— Task statement —
What you return must be the lines of the data that hold the word "size".
══════════
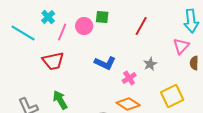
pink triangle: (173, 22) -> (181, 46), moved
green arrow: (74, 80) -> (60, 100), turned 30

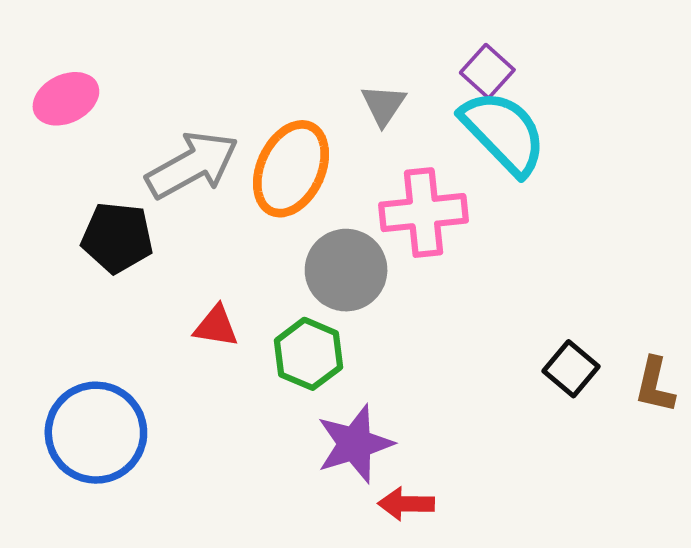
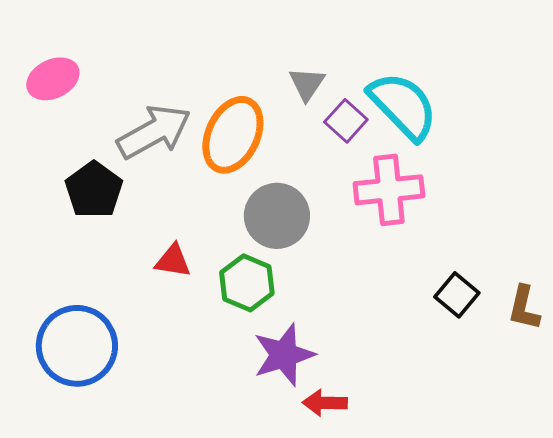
purple square: (487, 71) -> (346, 121), moved
pink cross: (424, 213) -> (389, 190), moved
black pentagon: (117, 238) -> (94, 190), turned 30

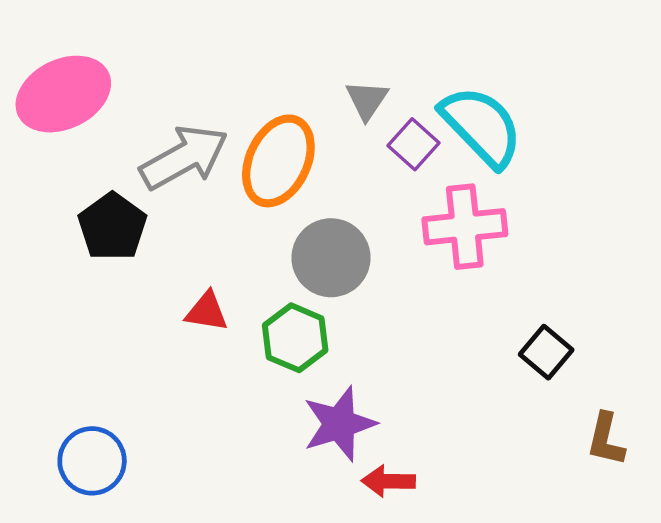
pink ellipse: (53, 79) -> (63, 94), size x1.5
brown L-shape: (524, 308) -> (606, 439), moved
blue circle: (77, 346) -> (92, 461), moved, size x0.7

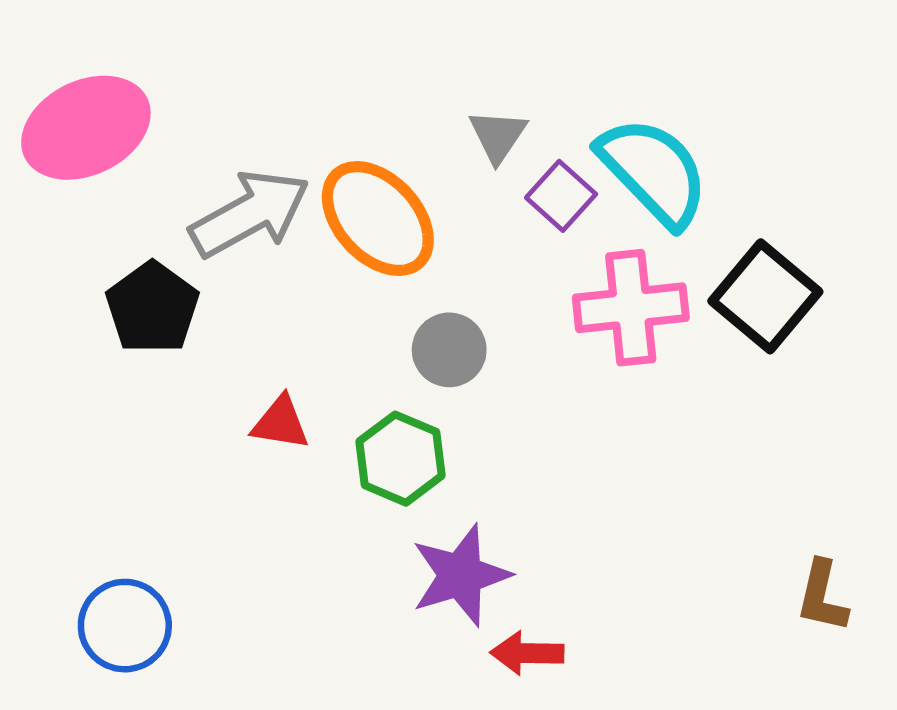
orange ellipse: (278, 161) -> (378, 219), turned -68
gray circle: (331, 258) -> (449, 350), size x0.7
black square: (546, 352) -> (765, 296), moved, size x1.5

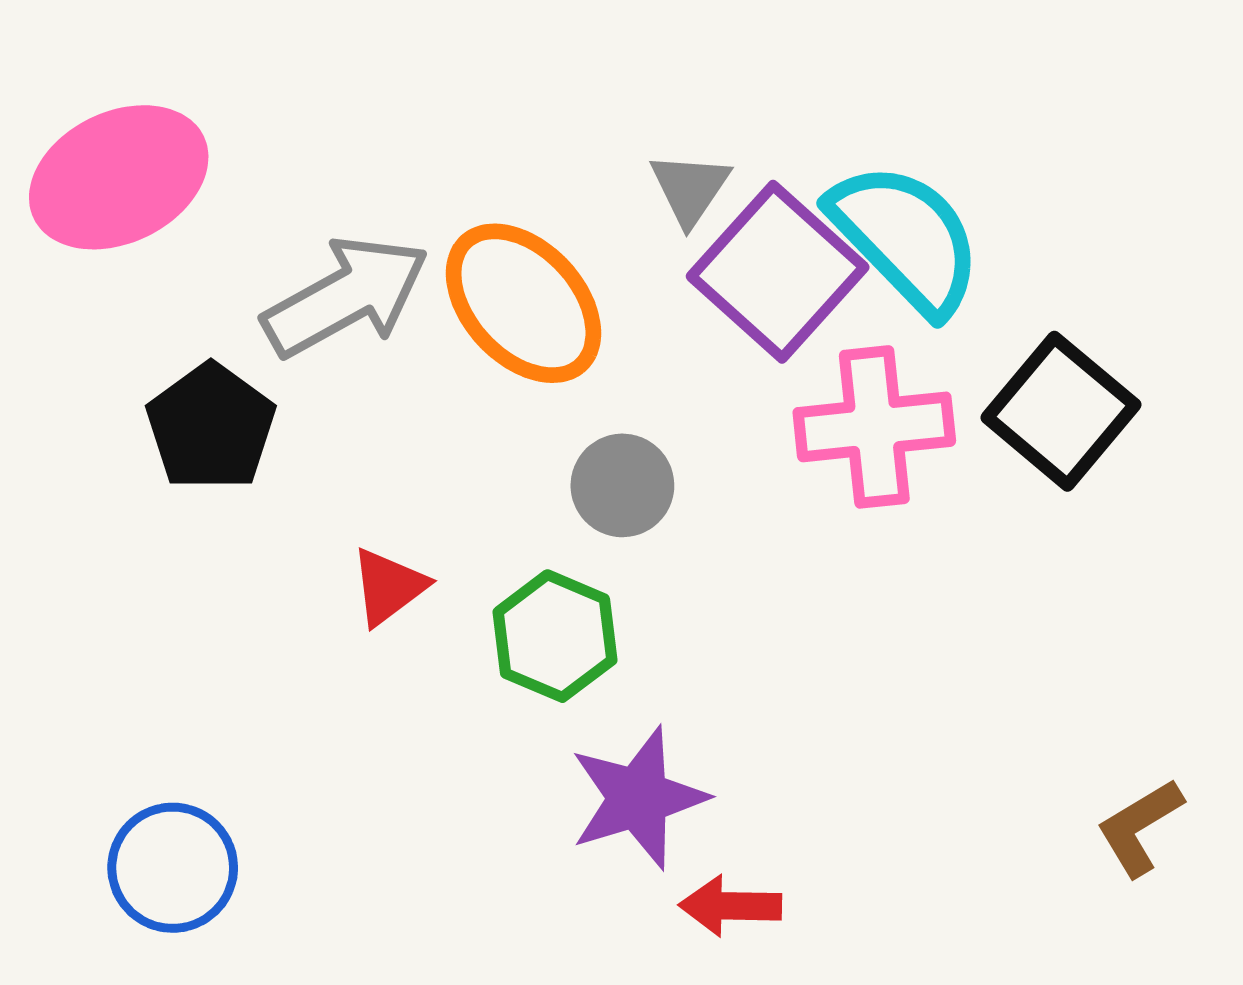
purple square: (561, 196) -> (778, 272), size x1.8
red triangle: (281, 423) -> (389, 587), turned -46
brown L-shape: (822, 596) -> (1140, 827), turned 46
══════════
— Exercise result —
pink ellipse: (53, 79) -> (63, 94), size x1.5
blue circle: (77, 346) -> (92, 461), moved, size x0.7
gray circle: (331, 258) -> (449, 350), size x0.7
black square: (546, 352) -> (765, 296), moved, size x1.5
purple square: (561, 196) -> (778, 272), size x1.8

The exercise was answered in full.